◆ Work request ◆
From top to bottom, print the listing word for word and skip any pictures it contains.

◆ Dataset content ◆
-*-

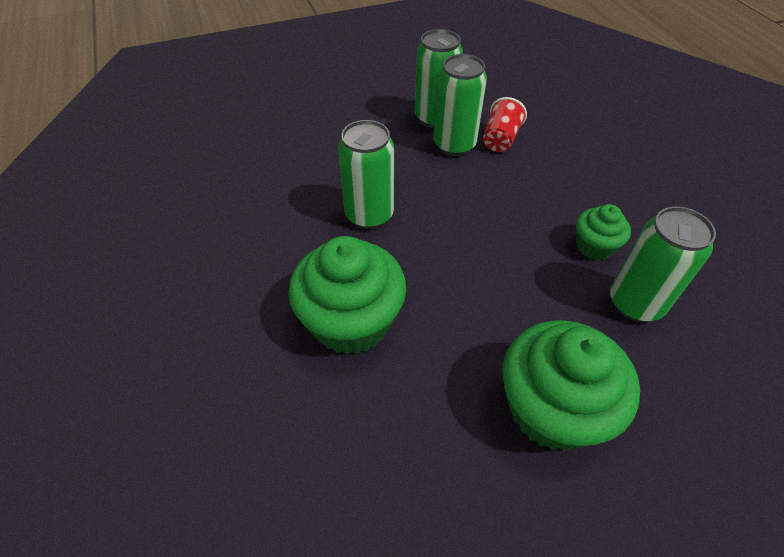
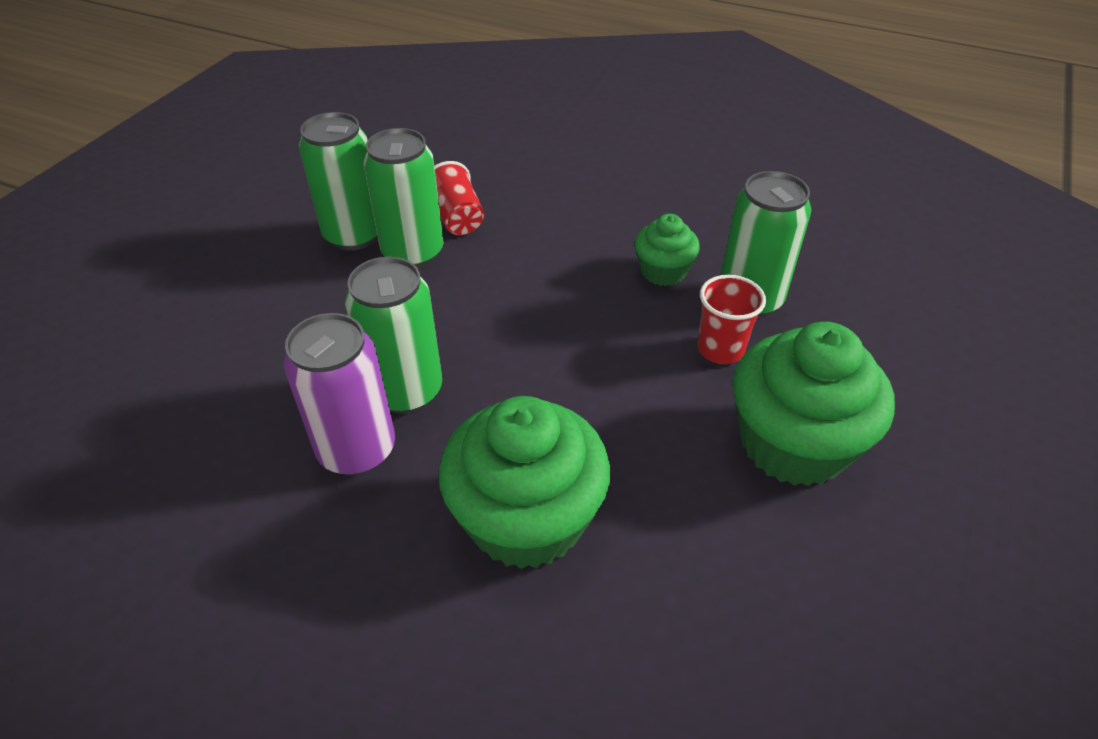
camera: 45 degrees left, 5 degrees down
(316, 227) = (357, 450): none -> purple can
(574, 318) = (720, 349): none -> red cup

-*-

◆ Answer to the exercise ◆
camera: 45 degrees left, 5 degrees down
(316, 227) = (357, 450): none -> purple can
(574, 318) = (720, 349): none -> red cup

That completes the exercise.